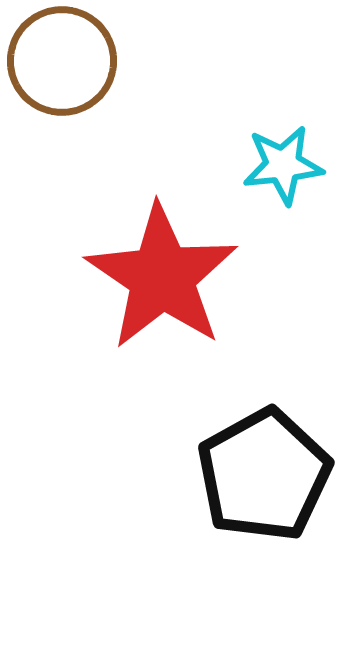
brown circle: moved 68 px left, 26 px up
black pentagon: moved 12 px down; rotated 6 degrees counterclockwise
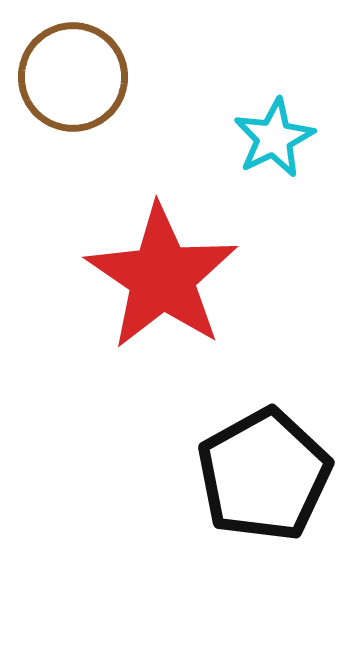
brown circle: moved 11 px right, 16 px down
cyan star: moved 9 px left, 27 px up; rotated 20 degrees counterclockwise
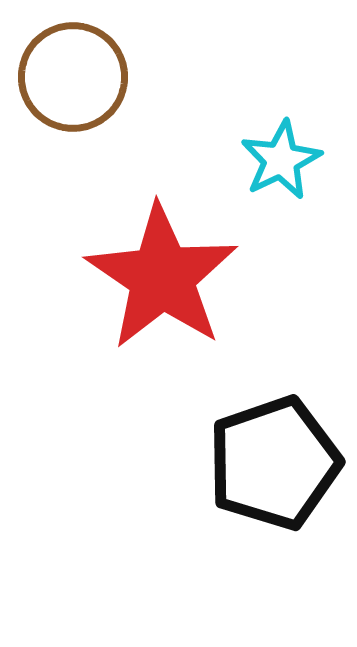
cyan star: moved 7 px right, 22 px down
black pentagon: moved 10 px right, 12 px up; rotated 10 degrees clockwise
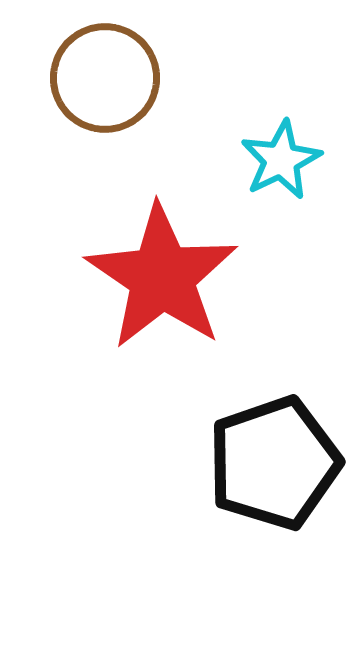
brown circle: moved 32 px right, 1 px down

──────

**BRIEF:**
Please reproduce, word for word, every line of motion and rotation in the items above, without the pictures.

**TASK RESULT:**
brown circle: moved 68 px left, 26 px up
black pentagon: moved 12 px down; rotated 6 degrees counterclockwise
brown circle: moved 11 px right, 16 px down
cyan star: moved 9 px left, 27 px up; rotated 20 degrees counterclockwise
cyan star: moved 7 px right, 22 px down
black pentagon: moved 10 px right, 12 px up; rotated 10 degrees clockwise
brown circle: moved 32 px right, 1 px down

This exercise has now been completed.